Aerial scene parsing data:
----

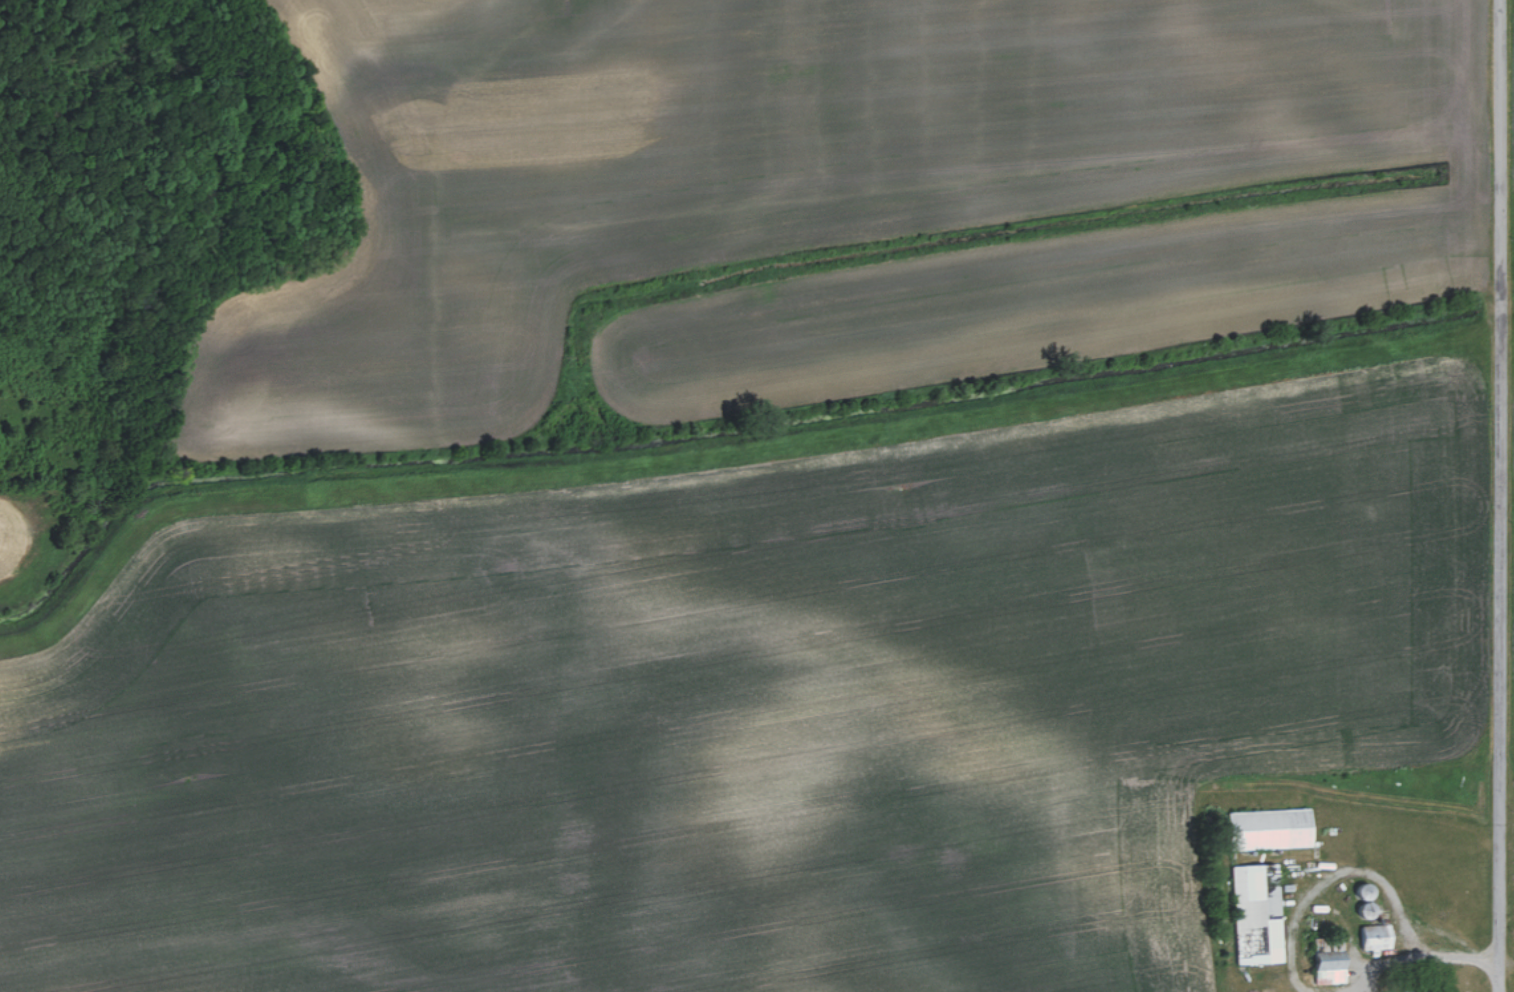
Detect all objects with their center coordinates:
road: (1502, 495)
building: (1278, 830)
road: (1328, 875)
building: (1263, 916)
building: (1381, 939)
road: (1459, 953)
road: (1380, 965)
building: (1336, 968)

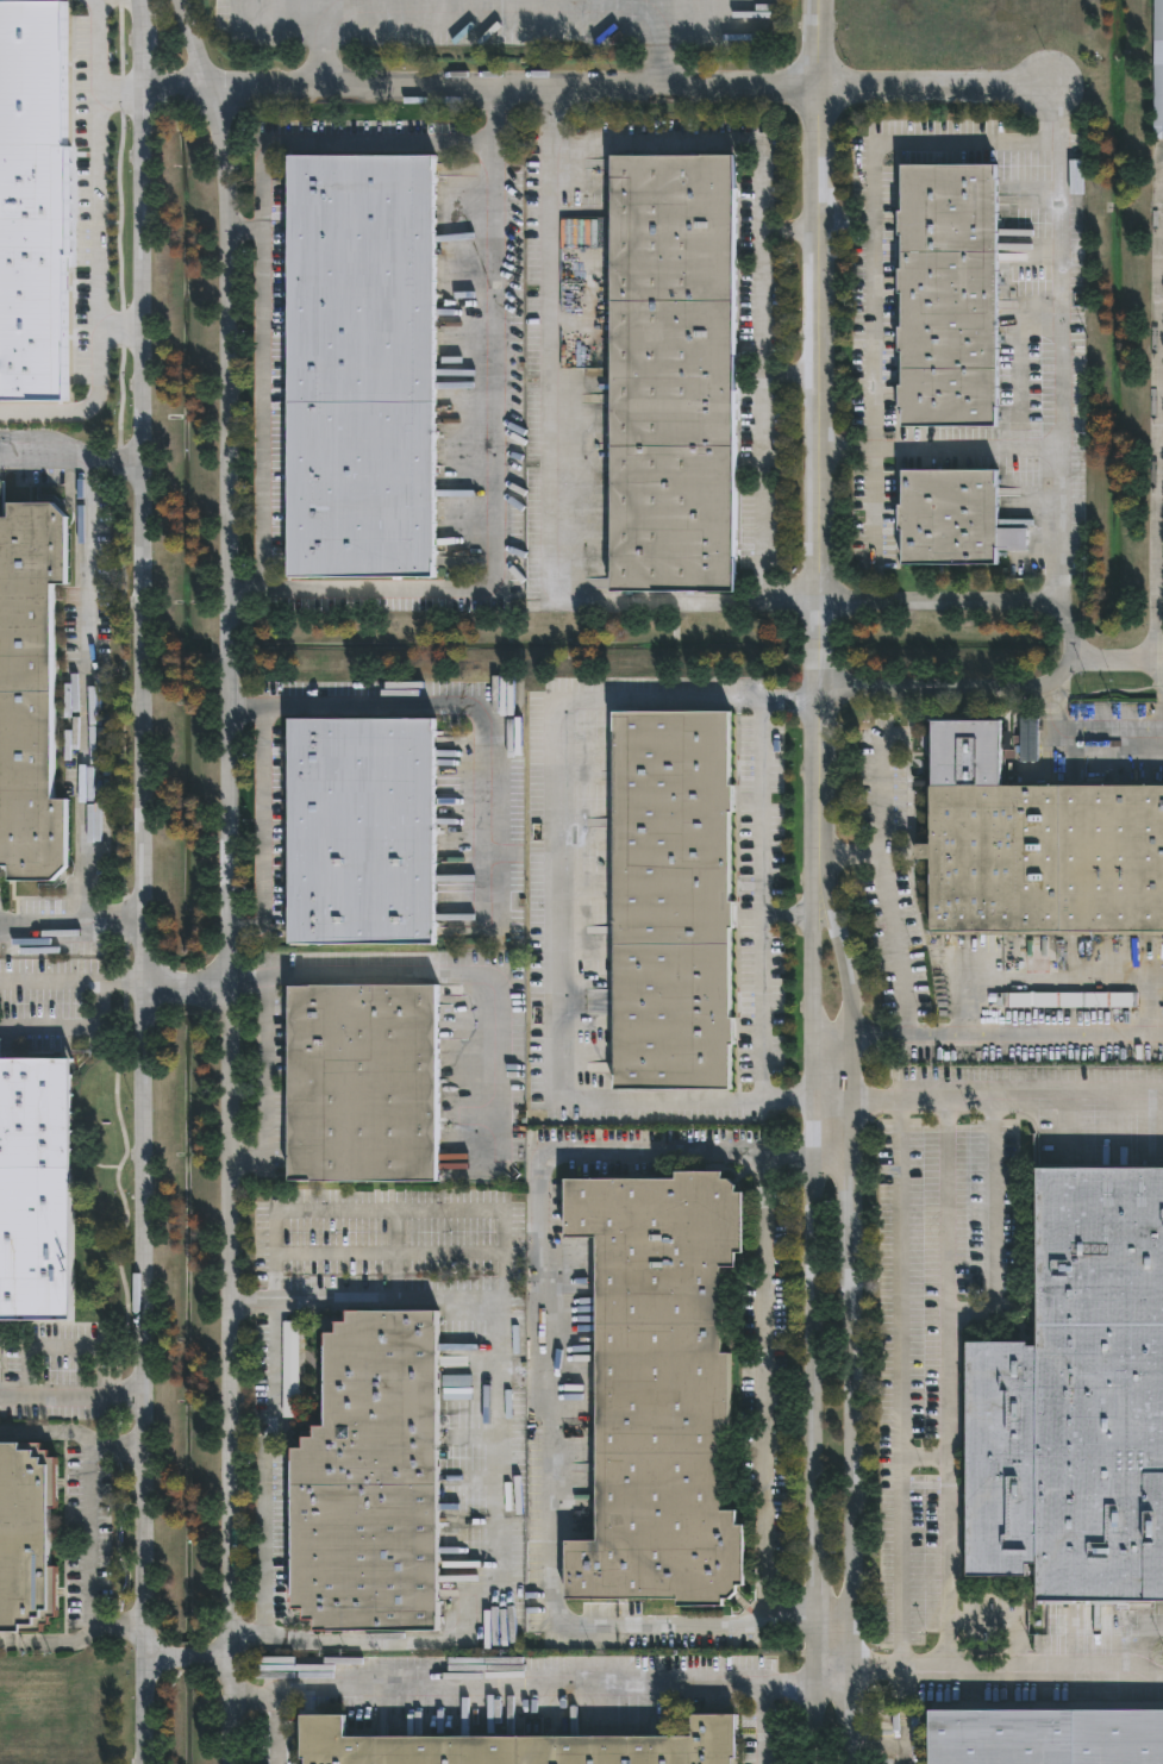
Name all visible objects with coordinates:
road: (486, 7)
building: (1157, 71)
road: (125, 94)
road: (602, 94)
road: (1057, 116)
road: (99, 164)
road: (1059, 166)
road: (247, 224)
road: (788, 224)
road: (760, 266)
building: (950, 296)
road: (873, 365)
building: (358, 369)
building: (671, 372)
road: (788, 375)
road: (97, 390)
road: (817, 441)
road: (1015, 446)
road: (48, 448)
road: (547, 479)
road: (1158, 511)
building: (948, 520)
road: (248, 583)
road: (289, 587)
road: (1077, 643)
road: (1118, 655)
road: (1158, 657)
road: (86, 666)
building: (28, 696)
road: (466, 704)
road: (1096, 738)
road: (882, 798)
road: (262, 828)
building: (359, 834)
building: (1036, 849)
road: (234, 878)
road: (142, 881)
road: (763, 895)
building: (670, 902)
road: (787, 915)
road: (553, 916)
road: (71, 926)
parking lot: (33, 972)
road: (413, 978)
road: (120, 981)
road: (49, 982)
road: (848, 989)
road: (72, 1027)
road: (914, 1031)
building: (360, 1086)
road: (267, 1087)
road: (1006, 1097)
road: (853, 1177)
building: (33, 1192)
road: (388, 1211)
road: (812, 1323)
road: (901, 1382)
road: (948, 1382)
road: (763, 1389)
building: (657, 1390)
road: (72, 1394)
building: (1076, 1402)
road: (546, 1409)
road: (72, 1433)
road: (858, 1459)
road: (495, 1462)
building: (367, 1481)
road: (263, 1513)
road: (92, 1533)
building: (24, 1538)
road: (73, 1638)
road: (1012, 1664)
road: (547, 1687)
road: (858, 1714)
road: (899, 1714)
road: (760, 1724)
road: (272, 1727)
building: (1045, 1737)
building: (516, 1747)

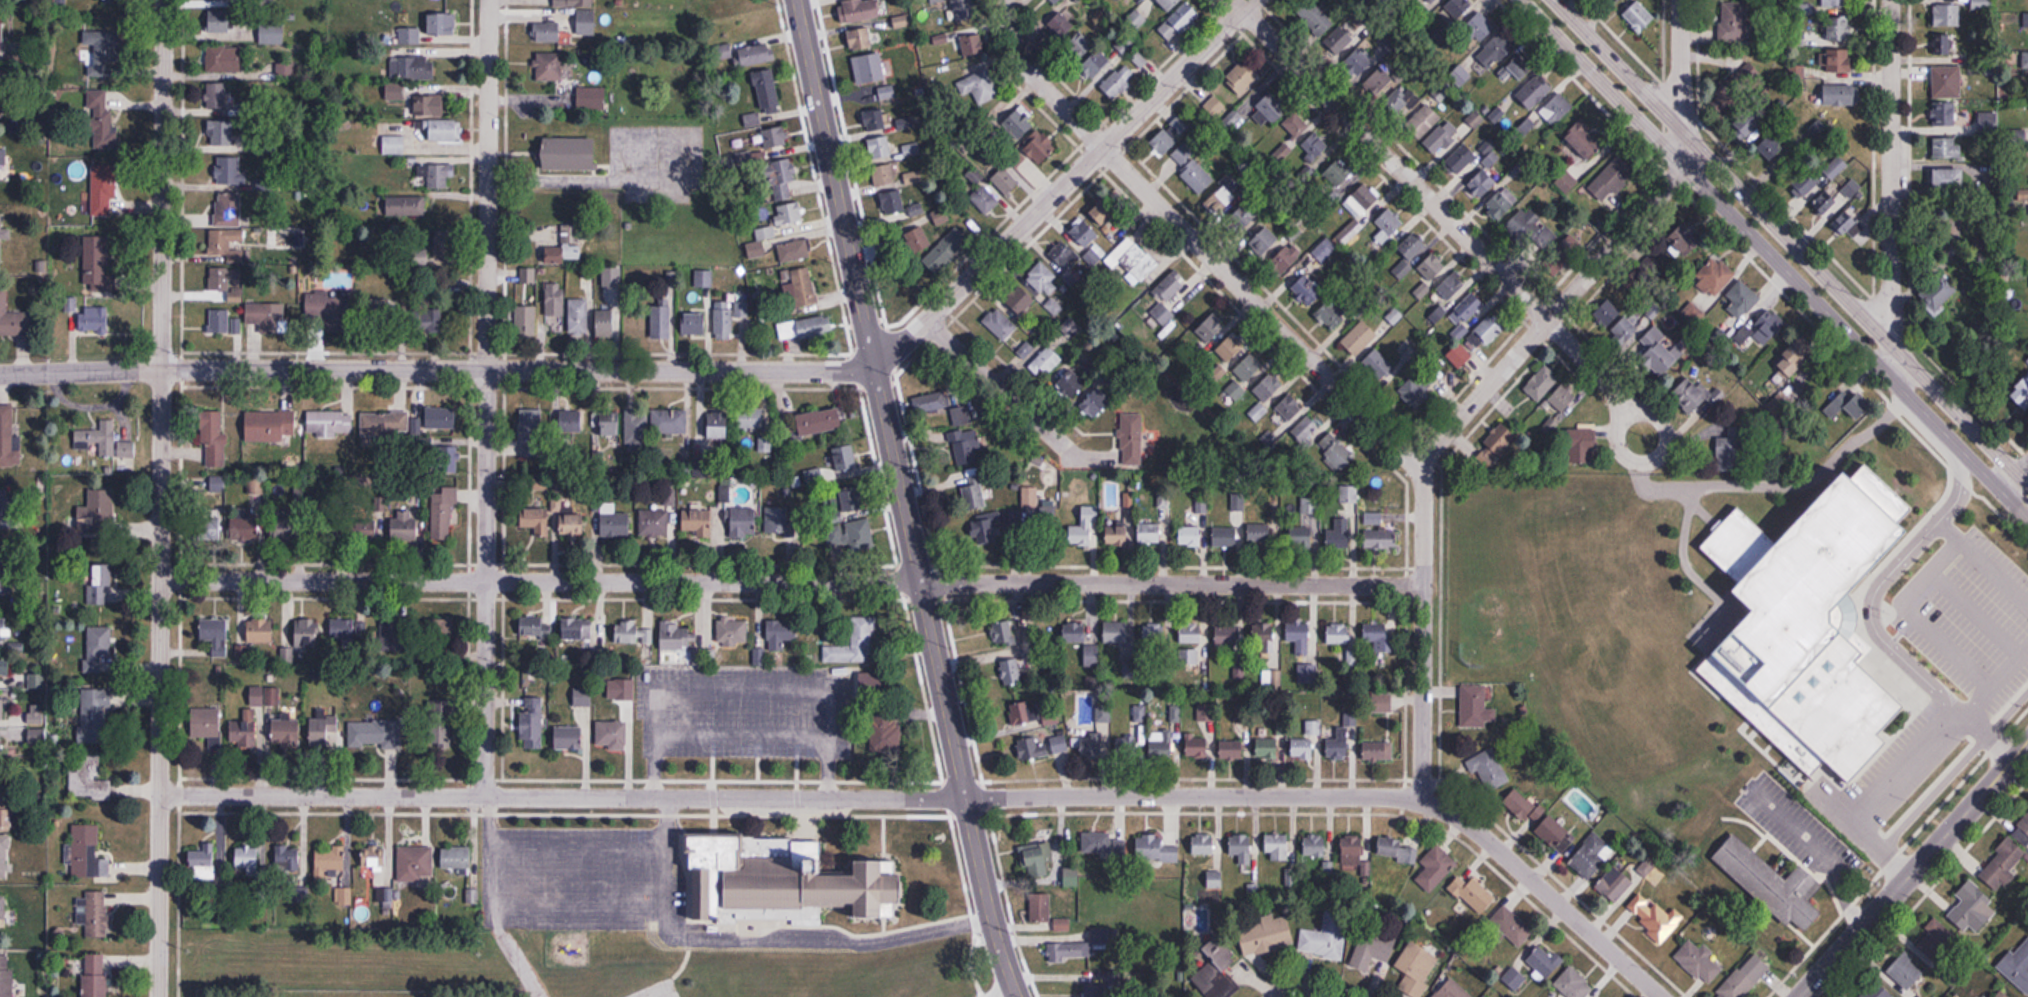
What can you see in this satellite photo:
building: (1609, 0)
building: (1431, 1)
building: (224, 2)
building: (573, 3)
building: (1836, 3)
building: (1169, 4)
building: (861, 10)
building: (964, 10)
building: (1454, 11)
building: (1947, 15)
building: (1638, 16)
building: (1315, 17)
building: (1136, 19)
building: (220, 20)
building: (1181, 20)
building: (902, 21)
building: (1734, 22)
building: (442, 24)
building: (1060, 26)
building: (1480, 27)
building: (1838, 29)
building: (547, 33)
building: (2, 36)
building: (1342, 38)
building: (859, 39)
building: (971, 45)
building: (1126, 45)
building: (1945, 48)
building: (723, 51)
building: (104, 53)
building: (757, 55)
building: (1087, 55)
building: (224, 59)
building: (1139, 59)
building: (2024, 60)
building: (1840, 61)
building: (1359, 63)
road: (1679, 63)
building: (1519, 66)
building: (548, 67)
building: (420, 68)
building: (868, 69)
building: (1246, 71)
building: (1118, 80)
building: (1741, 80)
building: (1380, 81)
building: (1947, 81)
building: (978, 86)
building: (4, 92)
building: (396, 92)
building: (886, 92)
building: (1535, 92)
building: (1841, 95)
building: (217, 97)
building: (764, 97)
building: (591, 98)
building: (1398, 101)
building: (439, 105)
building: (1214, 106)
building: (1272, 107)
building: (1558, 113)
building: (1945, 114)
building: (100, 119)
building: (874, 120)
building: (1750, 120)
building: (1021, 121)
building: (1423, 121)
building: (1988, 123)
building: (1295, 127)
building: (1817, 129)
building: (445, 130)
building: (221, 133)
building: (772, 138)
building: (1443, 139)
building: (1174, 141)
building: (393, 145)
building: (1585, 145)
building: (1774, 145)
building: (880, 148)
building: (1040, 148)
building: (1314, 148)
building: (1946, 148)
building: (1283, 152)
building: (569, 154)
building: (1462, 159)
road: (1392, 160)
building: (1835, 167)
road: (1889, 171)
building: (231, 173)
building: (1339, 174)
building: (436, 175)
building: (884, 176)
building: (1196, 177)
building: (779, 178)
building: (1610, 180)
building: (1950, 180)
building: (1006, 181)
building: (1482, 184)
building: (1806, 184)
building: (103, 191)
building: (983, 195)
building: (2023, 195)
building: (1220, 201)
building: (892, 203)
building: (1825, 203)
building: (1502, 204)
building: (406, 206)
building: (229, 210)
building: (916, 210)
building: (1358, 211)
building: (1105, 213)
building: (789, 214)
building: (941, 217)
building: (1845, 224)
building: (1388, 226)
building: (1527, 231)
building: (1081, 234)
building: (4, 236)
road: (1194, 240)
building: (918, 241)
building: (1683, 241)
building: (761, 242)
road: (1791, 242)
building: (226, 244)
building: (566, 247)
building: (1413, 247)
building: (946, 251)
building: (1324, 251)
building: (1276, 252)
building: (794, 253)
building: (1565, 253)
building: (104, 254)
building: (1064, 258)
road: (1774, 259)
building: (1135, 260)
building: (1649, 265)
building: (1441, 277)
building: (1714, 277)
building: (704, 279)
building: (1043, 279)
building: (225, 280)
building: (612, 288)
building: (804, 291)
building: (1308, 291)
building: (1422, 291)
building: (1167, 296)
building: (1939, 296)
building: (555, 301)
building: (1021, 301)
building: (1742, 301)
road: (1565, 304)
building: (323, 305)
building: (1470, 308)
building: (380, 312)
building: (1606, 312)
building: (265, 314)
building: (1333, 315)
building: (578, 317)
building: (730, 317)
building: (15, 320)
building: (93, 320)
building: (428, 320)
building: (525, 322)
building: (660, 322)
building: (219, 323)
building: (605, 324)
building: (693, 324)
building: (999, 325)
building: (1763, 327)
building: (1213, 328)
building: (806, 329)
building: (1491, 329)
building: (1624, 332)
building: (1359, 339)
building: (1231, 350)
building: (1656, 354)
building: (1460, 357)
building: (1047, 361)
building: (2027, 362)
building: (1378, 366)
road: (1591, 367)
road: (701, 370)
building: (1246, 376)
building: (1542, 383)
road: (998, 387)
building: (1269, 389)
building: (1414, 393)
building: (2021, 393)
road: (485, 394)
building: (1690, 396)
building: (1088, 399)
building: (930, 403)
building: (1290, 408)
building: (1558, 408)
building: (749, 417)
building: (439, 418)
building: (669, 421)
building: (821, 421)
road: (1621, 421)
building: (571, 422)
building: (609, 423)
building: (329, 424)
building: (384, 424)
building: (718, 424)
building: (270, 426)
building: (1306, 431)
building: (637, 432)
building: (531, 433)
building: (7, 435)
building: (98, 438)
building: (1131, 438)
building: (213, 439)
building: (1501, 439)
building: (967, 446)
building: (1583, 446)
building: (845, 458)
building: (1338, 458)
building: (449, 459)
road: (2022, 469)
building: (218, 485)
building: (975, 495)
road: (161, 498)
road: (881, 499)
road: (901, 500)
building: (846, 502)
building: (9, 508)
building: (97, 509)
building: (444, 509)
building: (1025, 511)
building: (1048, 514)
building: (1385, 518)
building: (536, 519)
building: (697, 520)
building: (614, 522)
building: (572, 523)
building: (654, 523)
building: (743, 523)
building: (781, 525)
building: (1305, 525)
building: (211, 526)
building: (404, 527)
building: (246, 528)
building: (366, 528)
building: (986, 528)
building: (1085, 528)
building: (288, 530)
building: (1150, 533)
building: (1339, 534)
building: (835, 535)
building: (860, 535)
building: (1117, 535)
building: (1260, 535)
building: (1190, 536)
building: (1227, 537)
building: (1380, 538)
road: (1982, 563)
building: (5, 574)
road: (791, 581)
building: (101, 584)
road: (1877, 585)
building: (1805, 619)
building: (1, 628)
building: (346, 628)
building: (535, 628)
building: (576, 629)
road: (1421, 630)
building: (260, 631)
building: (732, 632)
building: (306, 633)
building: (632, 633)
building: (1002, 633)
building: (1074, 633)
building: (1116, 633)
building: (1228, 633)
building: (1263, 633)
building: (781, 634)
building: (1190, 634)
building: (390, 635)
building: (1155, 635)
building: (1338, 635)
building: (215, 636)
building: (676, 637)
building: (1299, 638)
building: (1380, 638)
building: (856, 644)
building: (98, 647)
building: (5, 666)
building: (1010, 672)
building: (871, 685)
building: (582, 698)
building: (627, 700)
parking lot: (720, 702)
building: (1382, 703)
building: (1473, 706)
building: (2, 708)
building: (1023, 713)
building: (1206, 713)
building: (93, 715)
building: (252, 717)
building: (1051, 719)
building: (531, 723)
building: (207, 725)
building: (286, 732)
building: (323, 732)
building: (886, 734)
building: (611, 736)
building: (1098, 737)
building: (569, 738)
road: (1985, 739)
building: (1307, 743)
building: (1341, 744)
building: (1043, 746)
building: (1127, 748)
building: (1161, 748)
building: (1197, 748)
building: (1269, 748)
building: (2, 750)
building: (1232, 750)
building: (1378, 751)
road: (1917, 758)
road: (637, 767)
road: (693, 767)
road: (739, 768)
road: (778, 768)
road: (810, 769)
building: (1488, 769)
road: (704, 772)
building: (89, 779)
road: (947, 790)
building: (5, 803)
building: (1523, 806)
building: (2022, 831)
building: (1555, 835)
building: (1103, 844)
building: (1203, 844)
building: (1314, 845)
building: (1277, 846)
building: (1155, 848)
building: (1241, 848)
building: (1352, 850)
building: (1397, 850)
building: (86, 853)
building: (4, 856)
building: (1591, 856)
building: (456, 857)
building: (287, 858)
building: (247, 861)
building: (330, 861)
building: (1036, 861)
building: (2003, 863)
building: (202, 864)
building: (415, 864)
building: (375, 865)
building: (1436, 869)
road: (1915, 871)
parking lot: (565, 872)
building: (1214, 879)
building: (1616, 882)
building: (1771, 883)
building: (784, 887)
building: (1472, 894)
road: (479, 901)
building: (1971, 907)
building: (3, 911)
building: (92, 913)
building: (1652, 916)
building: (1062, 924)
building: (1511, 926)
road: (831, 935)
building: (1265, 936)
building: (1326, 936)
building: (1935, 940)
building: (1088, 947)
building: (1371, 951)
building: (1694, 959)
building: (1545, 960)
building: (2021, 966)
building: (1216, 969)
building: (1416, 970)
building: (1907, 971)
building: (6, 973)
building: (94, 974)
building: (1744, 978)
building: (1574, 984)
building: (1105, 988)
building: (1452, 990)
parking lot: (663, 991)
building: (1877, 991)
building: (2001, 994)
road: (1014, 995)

----

◆ WHAT IS EXPECTED: Every line above that includes the word "objects" should be listed.

◆ SOLUTION:
Detect all objects with their center coordinates:
Name all visible objects with coordinates:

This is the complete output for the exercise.